◆ Data in this exercise

━━━━━━

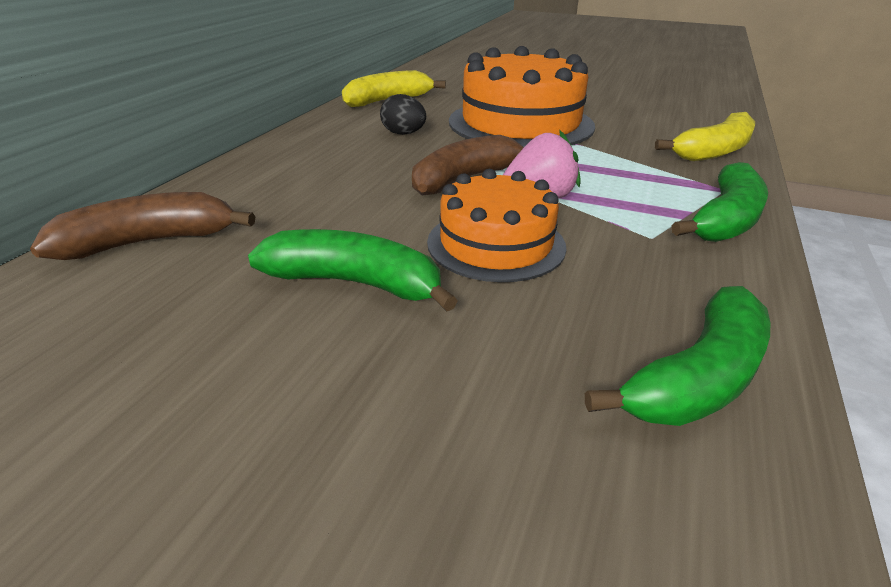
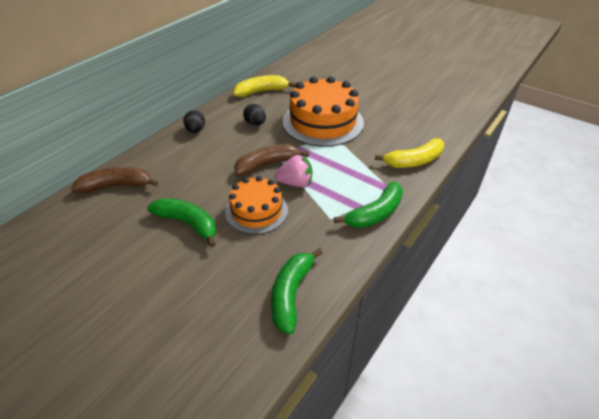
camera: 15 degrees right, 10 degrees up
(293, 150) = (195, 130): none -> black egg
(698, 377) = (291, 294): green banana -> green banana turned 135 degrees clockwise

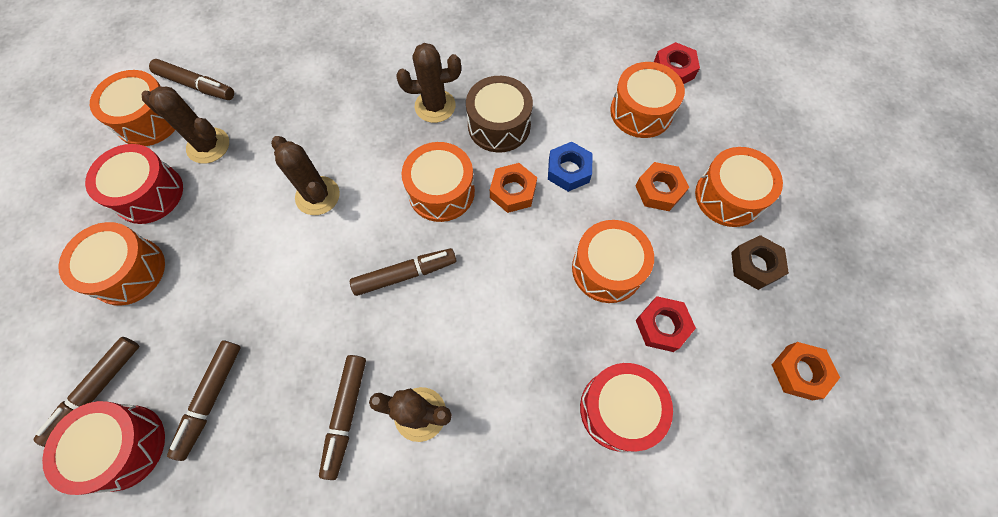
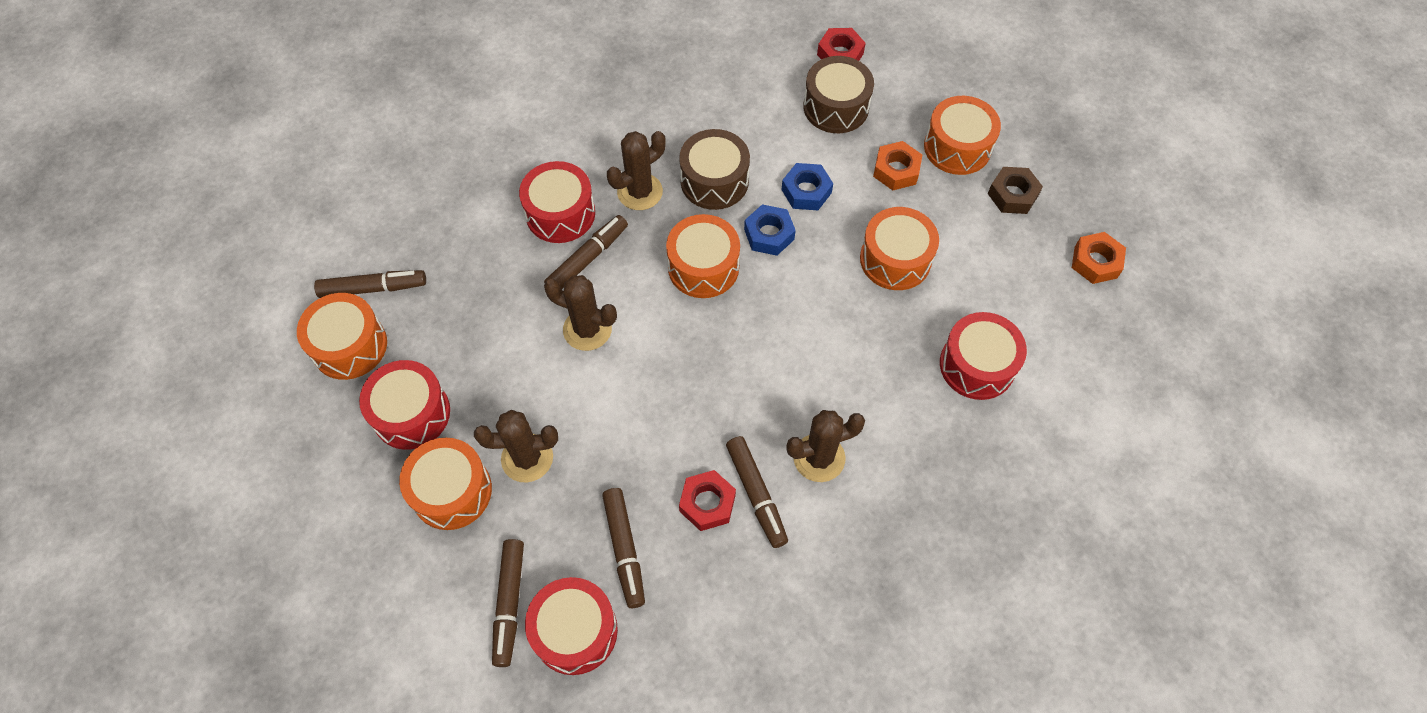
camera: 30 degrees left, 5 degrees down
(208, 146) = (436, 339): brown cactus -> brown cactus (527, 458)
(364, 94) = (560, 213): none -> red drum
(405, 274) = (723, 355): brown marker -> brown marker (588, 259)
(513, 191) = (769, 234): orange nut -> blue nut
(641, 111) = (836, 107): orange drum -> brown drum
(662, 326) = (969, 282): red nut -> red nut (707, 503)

━━━━━━

◆ The problem
If a record holds a picture, skip the picture and write out everything else exactly.

◆ Solution to the problem
camera: 15 degrees right, 10 degrees up
(293, 150) = (195, 130): none -> black egg
(698, 377) = (291, 294): green banana -> green banana turned 135 degrees clockwise

camera: 30 degrees left, 5 degrees down
(208, 146) = (436, 339): brown cactus -> brown cactus (527, 458)
(364, 94) = (560, 213): none -> red drum
(405, 274) = (723, 355): brown marker -> brown marker (588, 259)
(513, 191) = (769, 234): orange nut -> blue nut
(641, 111) = (836, 107): orange drum -> brown drum
(662, 326) = (969, 282): red nut -> red nut (707, 503)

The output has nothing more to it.